• **WHAT YOU WILL DO**:
The records below are to be transcribed exactly as they appear.

• **SUPPLIED DATA**:
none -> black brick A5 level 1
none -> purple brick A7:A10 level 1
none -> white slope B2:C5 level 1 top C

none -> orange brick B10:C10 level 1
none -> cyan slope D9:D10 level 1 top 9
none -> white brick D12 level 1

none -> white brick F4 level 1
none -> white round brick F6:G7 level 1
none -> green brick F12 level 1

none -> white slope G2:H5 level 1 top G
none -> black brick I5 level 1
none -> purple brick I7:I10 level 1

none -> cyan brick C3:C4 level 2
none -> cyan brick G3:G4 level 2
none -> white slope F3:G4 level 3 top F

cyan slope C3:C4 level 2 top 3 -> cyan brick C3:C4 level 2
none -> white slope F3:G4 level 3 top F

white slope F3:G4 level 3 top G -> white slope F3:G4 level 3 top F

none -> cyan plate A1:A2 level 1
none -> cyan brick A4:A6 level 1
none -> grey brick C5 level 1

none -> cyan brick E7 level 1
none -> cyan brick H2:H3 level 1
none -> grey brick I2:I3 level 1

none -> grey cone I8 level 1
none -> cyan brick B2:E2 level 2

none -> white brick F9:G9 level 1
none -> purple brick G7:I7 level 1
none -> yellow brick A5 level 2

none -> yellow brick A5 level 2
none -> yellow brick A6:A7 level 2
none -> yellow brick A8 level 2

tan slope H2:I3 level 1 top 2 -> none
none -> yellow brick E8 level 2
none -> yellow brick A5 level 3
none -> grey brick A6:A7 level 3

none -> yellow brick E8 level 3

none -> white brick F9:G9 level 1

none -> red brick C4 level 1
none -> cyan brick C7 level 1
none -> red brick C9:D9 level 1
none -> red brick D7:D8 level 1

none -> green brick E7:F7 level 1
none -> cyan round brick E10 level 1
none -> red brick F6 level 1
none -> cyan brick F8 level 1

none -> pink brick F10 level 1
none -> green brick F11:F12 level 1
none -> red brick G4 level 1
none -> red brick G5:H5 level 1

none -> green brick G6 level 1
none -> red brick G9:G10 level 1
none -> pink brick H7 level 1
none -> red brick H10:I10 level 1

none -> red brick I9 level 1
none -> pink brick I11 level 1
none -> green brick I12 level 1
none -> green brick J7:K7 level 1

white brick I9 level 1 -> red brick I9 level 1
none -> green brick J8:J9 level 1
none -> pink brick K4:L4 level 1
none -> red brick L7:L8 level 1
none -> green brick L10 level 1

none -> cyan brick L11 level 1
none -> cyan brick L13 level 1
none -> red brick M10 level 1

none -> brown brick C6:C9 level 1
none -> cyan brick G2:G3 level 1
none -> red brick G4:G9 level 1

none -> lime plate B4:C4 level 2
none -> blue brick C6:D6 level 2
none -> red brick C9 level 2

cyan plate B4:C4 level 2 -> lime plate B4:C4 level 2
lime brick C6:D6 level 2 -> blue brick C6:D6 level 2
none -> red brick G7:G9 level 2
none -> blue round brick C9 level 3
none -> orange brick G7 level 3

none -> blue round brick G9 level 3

• **RESPONSE TO THIS EXERCISE**:
none -> black brick A5 level 1
none -> purple brick A7:A10 level 1
none -> white slope B2:C5 level 1 top C

none -> orange brick B10:C10 level 1
none -> cyan slope D9:D10 level 1 top 9
none -> white brick D12 level 1

none -> white brick F4 level 1
none -> white round brick F6:G7 level 1
none -> green brick F12 level 1

none -> white slope G2:H5 level 1 top G
none -> black brick I5 level 1
none -> purple brick I7:I10 level 1

none -> cyan brick C3:C4 level 2
none -> cyan brick G3:G4 level 2
none -> white slope F3:G4 level 3 top F

cyan slope C3:C4 level 2 top 3 -> cyan brick C3:C4 level 2
none -> white slope F3:G4 level 3 top F

white slope F3:G4 level 3 top G -> white slope F3:G4 level 3 top F

none -> cyan plate A1:A2 level 1
none -> cyan brick A4:A6 level 1
none -> grey brick C5 level 1

none -> cyan brick E7 level 1
none -> cyan brick H2:H3 level 1
none -> grey brick I2:I3 level 1

none -> grey cone I8 level 1
none -> cyan brick B2:E2 level 2

none -> white brick F9:G9 level 1
none -> purple brick G7:I7 level 1
none -> yellow brick A5 level 2

none -> yellow brick A5 level 2
none -> yellow brick A6:A7 level 2
none -> yellow brick A8 level 2

tan slope H2:I3 level 1 top 2 -> none
none -> yellow brick E8 level 2
none -> yellow brick A5 level 3
none -> grey brick A6:A7 level 3

none -> yellow brick E8 level 3

none -> white brick F9:G9 level 1

none -> red brick C4 level 1
none -> cyan brick C7 level 1
none -> red brick C9:D9 level 1
none -> red brick D7:D8 level 1

none -> green brick E7:F7 level 1
none -> cyan round brick E10 level 1
none -> red brick F6 level 1
none -> cyan brick F8 level 1

none -> pink brick F10 level 1
none -> green brick F11:F12 level 1
none -> red brick G4 level 1
none -> red brick G5:H5 level 1

none -> green brick G6 level 1
none -> red brick G9:G10 level 1
none -> pink brick H7 level 1
none -> red brick H10:I10 level 1

none -> red brick I9 level 1
none -> pink brick I11 level 1
none -> green brick I12 level 1
none -> green brick J7:K7 level 1

white brick I9 level 1 -> red brick I9 level 1
none -> green brick J8:J9 level 1
none -> pink brick K4:L4 level 1
none -> red brick L7:L8 level 1
none -> green brick L10 level 1

none -> cyan brick L11 level 1
none -> cyan brick L13 level 1
none -> red brick M10 level 1

none -> brown brick C6:C9 level 1
none -> cyan brick G2:G3 level 1
none -> red brick G4:G9 level 1

none -> lime plate B4:C4 level 2
none -> blue brick C6:D6 level 2
none -> red brick C9 level 2

cyan plate B4:C4 level 2 -> lime plate B4:C4 level 2
lime brick C6:D6 level 2 -> blue brick C6:D6 level 2
none -> red brick G7:G9 level 2
none -> blue round brick C9 level 3
none -> orange brick G7 level 3

none -> blue round brick G9 level 3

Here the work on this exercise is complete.